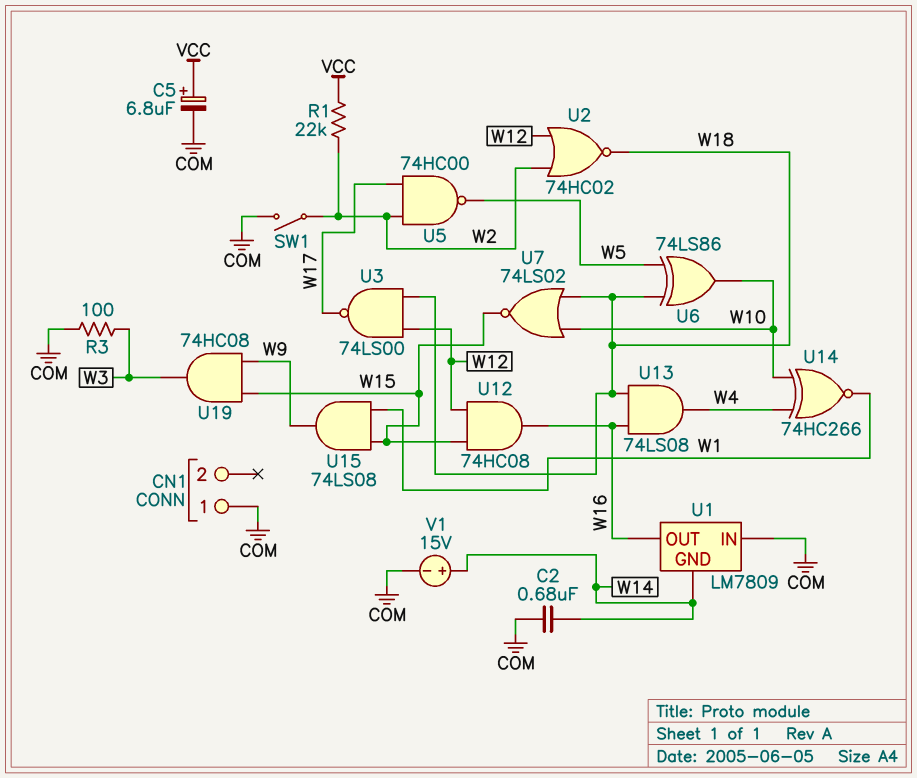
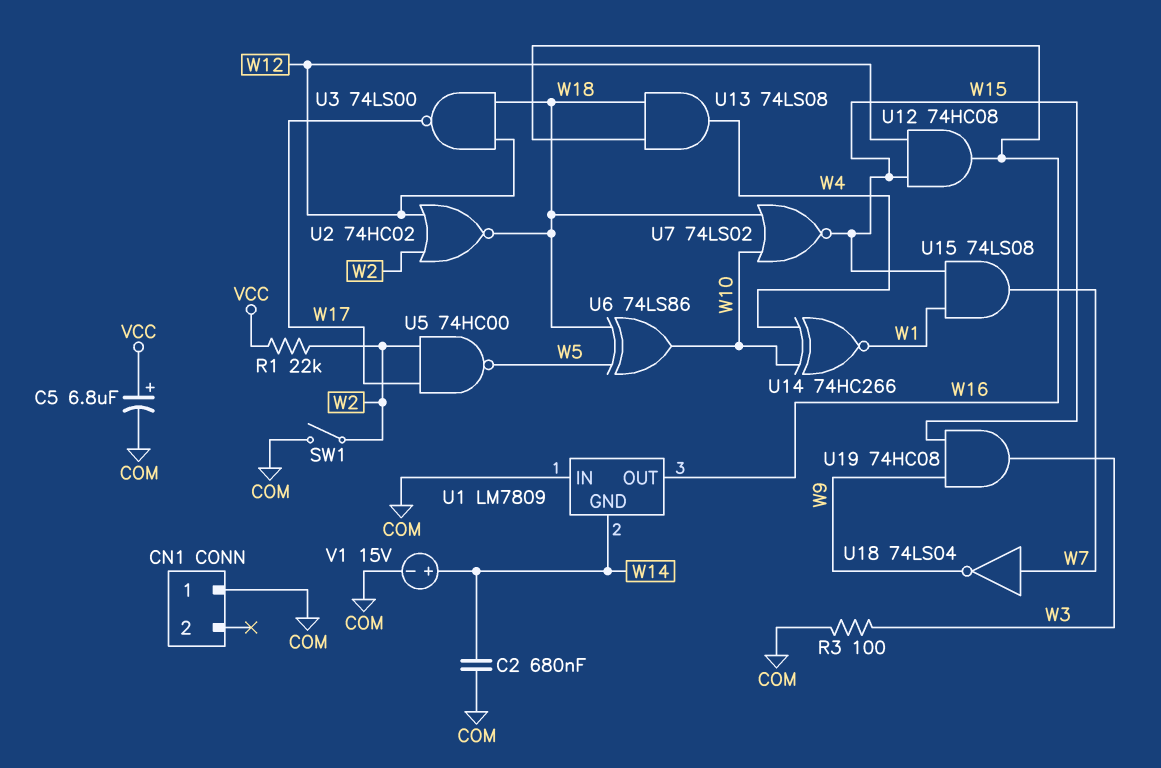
U15: AND 74LS08 (in W1, in W15, out W9) -> AND 74LS08 (in W1, in W15, out W7)
U18: none -> NOT 74LS04 (in W7, out W9)

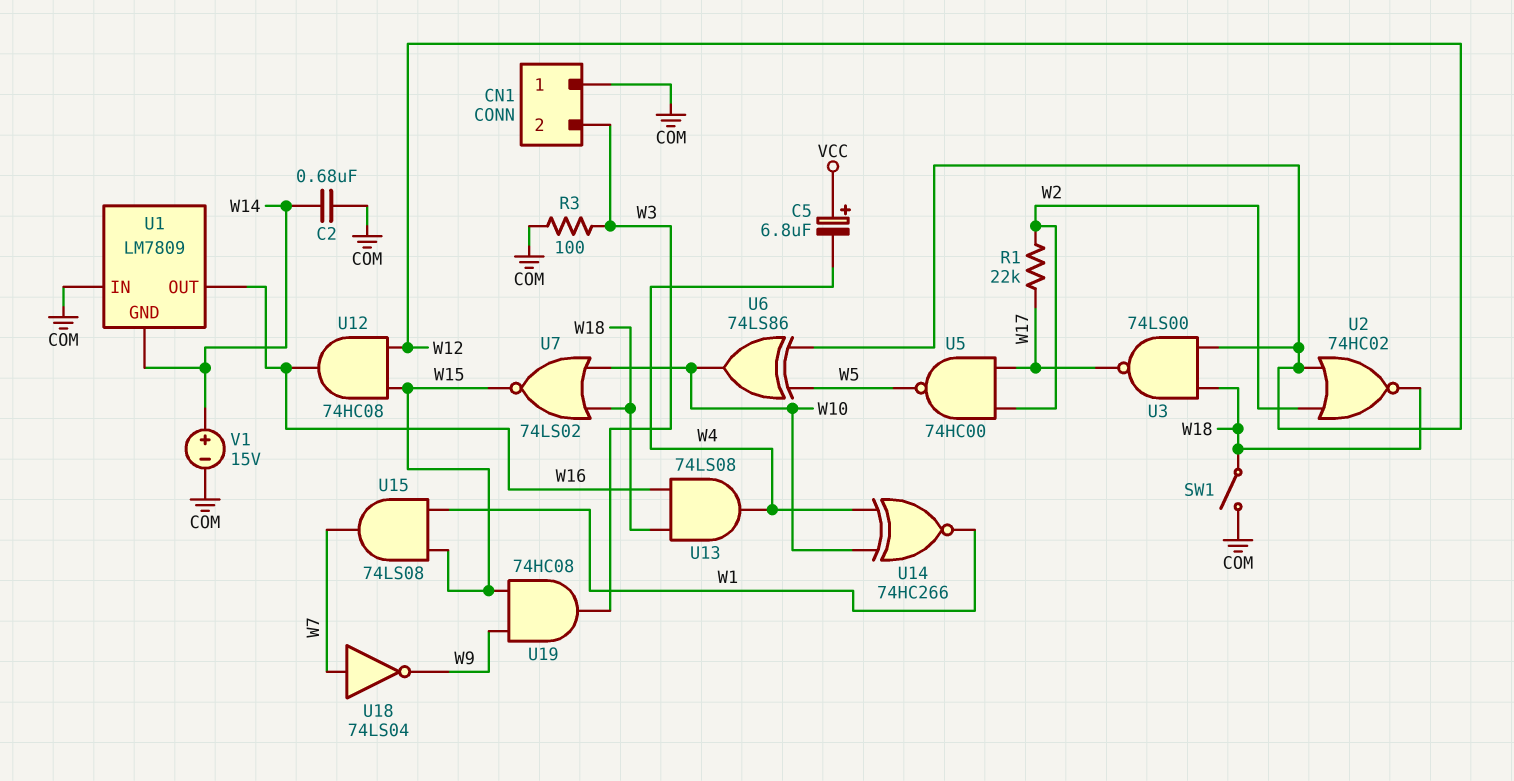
C5: 6.8uF (plus VCC, minus COM) -> 6.8uF (plus VCC, minus W4)
CN1 pin 2: none -> W3
R1: 22k (VCC, W2) -> 22k (W2, W17)
SW1: switch (COM, W2) -> switch (COM, W18)
U6: XOR 74LS86 (in W5, in W18, out W10) -> XOR 74LS86 (in W5, in W12, out W10)

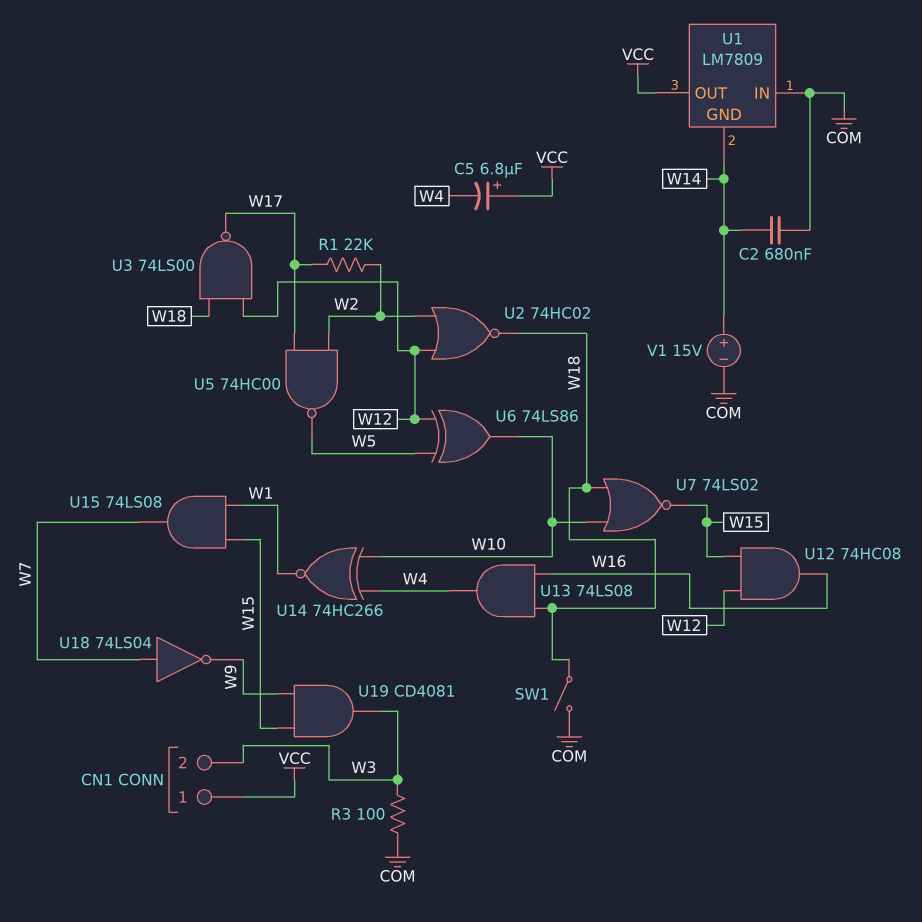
CN1 pin 1: COM -> VCC
U1 pin OUT: W16 -> VCC
U19: AND 74HC08 (in W9, in W15, out W3) -> AND CD4081 (in W9, in W15, out W3)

########

→ YOUR INSTRUCTIONS
Among the entries above, take the lines from the one with "C5: 6.8uF (plus" through the one with "U1 pin OUT: W16 -> VCC" and retype them exactly, leaving out the pictures.

→ REPLY
C5: 6.8uF (plus VCC, minus COM) -> 6.8uF (plus VCC, minus W4)
CN1 pin 2: none -> W3
R1: 22k (VCC, W2) -> 22k (W2, W17)
SW1: switch (COM, W2) -> switch (COM, W18)
U6: XOR 74LS86 (in W5, in W18, out W10) -> XOR 74LS86 (in W5, in W12, out W10)

CN1 pin 1: COM -> VCC
U1 pin OUT: W16 -> VCC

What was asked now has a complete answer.